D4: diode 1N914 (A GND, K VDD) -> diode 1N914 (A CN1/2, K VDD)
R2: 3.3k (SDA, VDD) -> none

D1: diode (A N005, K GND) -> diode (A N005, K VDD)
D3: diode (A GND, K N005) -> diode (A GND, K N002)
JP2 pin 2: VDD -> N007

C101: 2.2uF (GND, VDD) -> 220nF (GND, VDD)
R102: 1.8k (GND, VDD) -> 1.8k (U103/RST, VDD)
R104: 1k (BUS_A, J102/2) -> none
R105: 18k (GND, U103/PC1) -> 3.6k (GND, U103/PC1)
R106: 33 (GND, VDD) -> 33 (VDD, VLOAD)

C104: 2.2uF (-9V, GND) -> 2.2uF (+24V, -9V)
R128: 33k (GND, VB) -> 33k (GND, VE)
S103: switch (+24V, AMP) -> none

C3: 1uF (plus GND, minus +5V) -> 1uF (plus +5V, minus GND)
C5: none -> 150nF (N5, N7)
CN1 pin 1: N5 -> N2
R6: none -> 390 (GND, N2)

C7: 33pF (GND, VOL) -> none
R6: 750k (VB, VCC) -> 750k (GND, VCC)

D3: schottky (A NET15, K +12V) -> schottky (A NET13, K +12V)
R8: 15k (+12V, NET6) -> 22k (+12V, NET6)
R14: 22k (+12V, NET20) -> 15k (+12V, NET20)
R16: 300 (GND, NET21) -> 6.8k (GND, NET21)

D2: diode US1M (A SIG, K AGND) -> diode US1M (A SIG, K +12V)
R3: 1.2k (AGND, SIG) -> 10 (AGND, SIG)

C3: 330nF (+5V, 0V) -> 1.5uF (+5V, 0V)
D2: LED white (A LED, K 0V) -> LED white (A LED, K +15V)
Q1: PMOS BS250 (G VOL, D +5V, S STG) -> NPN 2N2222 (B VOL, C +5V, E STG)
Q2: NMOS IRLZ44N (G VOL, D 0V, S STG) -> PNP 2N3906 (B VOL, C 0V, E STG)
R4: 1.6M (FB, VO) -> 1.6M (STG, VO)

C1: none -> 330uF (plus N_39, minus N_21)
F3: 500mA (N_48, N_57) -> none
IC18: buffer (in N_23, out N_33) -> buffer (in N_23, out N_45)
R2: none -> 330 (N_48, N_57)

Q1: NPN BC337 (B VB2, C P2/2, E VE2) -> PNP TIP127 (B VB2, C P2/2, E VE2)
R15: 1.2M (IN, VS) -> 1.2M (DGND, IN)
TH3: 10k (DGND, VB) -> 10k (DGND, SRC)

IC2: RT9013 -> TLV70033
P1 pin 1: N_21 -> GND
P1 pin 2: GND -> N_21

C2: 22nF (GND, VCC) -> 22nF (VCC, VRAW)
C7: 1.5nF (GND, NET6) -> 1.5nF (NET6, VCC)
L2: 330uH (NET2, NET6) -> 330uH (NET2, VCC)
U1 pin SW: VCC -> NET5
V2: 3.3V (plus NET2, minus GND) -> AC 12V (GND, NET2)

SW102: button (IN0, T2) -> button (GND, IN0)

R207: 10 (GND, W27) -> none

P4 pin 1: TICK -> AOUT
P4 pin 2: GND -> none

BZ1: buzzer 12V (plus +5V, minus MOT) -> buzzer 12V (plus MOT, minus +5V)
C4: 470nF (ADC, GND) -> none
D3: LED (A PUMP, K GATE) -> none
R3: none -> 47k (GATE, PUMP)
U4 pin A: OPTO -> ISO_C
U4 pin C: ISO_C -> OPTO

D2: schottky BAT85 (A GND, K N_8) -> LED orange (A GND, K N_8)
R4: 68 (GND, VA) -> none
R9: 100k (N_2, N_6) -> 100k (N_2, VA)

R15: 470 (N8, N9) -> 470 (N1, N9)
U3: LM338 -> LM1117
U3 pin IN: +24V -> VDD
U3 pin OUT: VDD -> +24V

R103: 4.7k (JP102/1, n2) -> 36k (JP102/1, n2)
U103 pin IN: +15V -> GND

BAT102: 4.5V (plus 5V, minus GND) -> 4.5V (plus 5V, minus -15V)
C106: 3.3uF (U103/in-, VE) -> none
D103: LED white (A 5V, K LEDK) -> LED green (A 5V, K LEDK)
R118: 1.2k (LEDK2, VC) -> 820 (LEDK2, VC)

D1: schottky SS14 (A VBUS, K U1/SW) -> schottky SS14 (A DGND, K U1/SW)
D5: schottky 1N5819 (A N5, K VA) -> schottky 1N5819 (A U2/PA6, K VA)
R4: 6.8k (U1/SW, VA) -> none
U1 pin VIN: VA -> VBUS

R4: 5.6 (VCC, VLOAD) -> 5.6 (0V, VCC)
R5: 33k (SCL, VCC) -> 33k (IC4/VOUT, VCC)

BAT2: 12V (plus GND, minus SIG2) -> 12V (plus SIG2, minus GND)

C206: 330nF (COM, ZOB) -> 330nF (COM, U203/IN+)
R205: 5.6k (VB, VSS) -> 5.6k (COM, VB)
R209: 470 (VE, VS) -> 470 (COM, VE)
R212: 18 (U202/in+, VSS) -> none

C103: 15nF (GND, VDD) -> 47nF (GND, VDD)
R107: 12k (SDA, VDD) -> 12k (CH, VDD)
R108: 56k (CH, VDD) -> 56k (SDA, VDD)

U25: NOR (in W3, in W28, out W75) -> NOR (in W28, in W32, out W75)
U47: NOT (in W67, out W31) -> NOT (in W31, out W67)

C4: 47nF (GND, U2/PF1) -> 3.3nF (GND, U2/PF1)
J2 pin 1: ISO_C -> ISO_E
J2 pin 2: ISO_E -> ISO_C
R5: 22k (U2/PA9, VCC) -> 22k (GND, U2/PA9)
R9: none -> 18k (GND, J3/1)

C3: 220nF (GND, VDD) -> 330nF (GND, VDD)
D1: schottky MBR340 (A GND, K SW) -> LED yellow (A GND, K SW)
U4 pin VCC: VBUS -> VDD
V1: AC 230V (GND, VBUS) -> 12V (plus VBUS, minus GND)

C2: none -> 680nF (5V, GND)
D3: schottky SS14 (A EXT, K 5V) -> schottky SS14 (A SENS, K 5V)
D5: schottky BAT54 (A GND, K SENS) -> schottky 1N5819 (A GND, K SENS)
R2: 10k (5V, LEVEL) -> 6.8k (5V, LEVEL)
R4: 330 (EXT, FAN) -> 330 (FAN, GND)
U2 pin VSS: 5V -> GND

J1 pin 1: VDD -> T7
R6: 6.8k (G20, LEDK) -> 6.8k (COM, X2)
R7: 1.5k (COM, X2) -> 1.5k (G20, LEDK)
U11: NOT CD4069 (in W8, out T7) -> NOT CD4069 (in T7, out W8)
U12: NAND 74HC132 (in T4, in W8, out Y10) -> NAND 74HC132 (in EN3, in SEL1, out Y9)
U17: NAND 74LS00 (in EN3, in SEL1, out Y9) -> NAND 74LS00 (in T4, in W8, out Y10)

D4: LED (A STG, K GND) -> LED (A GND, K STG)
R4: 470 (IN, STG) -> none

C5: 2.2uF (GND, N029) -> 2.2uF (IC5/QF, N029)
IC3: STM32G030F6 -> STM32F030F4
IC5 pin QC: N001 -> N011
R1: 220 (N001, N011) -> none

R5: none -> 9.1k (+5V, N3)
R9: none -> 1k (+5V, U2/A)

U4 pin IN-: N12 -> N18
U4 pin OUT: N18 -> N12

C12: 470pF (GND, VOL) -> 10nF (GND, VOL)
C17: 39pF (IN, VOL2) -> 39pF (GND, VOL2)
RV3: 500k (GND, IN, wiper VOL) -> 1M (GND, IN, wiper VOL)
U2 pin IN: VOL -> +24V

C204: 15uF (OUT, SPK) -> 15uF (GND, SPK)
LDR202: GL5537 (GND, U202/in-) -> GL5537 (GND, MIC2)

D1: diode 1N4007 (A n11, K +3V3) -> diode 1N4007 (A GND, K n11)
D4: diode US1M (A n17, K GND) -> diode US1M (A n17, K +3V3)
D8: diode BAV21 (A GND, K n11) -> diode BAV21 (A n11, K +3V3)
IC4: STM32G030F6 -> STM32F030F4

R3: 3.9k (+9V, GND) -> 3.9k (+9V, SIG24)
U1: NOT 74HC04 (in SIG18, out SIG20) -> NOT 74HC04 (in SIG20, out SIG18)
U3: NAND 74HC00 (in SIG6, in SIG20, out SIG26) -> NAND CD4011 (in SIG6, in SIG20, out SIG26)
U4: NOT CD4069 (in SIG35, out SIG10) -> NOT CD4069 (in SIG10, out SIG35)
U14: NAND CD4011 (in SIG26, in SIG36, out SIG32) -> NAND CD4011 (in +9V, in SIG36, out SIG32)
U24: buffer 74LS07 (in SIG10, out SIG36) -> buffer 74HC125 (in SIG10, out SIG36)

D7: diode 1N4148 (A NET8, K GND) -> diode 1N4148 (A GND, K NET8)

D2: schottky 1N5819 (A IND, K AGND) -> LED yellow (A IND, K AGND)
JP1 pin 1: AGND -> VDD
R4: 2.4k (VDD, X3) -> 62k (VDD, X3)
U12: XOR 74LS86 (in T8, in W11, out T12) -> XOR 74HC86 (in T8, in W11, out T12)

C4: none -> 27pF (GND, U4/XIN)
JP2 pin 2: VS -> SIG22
────
Work order:
In the records above, find each line that mentions the string "SENS", then copy it.

Finished exercise:
D3: schottky SS14 (A EXT, K 5V) -> schottky SS14 (A SENS, K 5V)
D5: schottky BAT54 (A GND, K SENS) -> schottky 1N5819 (A GND, K SENS)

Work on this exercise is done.